◆ Required action ◆
Lines to restate from the data below: from the one containing "grey plate: none" to the one containing "white cutting board: [236,231,286,284]", both included. Give them again exactly, and only them.

◆ Input data ◆
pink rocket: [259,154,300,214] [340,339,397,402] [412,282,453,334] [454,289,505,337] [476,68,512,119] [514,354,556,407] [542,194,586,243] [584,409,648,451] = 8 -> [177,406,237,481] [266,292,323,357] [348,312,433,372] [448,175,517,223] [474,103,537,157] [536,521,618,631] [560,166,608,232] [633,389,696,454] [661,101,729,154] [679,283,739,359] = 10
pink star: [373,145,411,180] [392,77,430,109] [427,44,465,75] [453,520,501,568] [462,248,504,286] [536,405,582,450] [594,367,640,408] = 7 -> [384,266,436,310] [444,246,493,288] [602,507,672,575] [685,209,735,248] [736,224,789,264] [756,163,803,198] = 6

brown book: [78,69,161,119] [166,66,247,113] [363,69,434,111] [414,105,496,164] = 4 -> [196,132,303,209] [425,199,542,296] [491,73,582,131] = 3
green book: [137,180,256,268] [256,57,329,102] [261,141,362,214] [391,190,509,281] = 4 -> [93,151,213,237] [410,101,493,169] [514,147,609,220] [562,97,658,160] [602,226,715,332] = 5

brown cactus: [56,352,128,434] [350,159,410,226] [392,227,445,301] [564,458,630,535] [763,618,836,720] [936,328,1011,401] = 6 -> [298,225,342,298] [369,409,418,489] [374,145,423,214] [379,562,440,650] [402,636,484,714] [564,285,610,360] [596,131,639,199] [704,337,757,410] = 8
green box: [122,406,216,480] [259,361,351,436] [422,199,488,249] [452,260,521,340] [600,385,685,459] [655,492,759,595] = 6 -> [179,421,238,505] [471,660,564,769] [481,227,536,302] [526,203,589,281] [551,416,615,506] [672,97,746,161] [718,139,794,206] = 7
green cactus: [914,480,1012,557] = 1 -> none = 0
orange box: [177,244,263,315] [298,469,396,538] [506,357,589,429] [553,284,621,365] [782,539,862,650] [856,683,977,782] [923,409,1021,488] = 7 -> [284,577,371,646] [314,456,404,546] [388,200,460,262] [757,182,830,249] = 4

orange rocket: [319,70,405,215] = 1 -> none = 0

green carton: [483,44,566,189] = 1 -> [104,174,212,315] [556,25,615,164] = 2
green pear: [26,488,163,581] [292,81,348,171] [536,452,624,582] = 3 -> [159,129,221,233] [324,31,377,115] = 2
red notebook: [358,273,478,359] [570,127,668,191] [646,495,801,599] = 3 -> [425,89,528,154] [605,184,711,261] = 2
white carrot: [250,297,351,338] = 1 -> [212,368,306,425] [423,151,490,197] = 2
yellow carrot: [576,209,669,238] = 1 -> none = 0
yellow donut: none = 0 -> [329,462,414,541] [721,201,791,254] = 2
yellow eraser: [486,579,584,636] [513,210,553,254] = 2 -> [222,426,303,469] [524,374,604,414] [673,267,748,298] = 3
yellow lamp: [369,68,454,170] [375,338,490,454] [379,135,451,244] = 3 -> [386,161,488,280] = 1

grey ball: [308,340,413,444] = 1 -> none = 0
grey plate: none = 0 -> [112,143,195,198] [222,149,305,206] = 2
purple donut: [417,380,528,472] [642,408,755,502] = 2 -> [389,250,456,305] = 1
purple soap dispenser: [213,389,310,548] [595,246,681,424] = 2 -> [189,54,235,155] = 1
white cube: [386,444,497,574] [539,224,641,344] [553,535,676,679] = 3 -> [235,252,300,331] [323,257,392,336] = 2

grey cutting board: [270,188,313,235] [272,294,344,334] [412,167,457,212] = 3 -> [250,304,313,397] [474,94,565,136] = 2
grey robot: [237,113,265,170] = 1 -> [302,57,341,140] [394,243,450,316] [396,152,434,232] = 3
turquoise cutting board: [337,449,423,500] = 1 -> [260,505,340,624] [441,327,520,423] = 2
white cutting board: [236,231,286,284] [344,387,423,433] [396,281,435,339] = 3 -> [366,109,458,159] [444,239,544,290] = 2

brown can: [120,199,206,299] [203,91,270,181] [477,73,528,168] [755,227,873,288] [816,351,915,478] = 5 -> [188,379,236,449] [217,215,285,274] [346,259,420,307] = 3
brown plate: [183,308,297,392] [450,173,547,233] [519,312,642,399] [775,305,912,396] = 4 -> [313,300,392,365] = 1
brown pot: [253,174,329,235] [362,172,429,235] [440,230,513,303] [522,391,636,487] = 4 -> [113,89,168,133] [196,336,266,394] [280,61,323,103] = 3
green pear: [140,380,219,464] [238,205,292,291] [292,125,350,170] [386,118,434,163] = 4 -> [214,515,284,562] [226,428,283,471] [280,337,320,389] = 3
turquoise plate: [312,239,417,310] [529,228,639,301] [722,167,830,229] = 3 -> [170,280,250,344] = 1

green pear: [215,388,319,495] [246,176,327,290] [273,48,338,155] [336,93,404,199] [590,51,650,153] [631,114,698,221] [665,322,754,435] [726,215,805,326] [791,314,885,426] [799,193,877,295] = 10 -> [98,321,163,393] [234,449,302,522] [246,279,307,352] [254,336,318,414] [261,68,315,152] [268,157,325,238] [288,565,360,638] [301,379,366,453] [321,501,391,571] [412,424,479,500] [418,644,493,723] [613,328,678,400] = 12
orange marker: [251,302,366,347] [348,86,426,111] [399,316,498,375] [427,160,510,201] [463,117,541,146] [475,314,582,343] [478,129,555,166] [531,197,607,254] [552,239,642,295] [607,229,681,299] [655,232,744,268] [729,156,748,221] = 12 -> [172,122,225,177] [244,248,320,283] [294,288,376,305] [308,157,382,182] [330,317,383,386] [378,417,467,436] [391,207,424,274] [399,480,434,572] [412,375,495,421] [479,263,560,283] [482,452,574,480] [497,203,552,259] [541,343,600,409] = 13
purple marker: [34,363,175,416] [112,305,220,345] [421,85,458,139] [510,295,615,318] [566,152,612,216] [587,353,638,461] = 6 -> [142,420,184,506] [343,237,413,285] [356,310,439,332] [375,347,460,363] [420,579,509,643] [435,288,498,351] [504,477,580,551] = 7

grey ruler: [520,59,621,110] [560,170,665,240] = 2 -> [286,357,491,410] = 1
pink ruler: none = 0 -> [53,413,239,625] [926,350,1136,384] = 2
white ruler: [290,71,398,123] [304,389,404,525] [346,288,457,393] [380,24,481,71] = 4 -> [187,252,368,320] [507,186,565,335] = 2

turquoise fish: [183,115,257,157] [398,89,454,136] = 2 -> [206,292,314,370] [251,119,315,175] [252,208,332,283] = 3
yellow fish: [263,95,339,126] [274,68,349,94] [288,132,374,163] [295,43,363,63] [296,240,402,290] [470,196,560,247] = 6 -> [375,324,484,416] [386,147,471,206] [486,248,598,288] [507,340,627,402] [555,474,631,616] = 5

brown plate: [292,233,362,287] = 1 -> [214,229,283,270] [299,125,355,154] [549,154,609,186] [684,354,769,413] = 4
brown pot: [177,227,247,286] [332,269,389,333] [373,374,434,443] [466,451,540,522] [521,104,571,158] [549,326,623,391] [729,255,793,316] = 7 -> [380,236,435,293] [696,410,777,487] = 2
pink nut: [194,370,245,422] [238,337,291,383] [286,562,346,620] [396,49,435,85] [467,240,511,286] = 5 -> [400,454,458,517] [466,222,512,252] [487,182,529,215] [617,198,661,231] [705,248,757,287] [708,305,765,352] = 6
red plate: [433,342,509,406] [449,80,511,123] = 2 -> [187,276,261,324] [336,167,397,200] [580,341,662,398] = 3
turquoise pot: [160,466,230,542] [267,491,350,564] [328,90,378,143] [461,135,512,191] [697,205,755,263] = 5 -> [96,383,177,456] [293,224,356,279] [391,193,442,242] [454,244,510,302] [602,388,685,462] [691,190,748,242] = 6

◆ Task output ◆
grey plate: none = 0 -> [112,143,195,198] [222,149,305,206] = 2
purple donut: [417,380,528,472] [642,408,755,502] = 2 -> [389,250,456,305] = 1
purple soap dispenser: [213,389,310,548] [595,246,681,424] = 2 -> [189,54,235,155] = 1
white cube: [386,444,497,574] [539,224,641,344] [553,535,676,679] = 3 -> [235,252,300,331] [323,257,392,336] = 2

grey cutting board: [270,188,313,235] [272,294,344,334] [412,167,457,212] = 3 -> [250,304,313,397] [474,94,565,136] = 2
grey robot: [237,113,265,170] = 1 -> [302,57,341,140] [394,243,450,316] [396,152,434,232] = 3
turquoise cutting board: [337,449,423,500] = 1 -> [260,505,340,624] [441,327,520,423] = 2
white cutting board: [236,231,286,284] [344,387,423,433] [396,281,435,339] = 3 -> [366,109,458,159] [444,239,544,290] = 2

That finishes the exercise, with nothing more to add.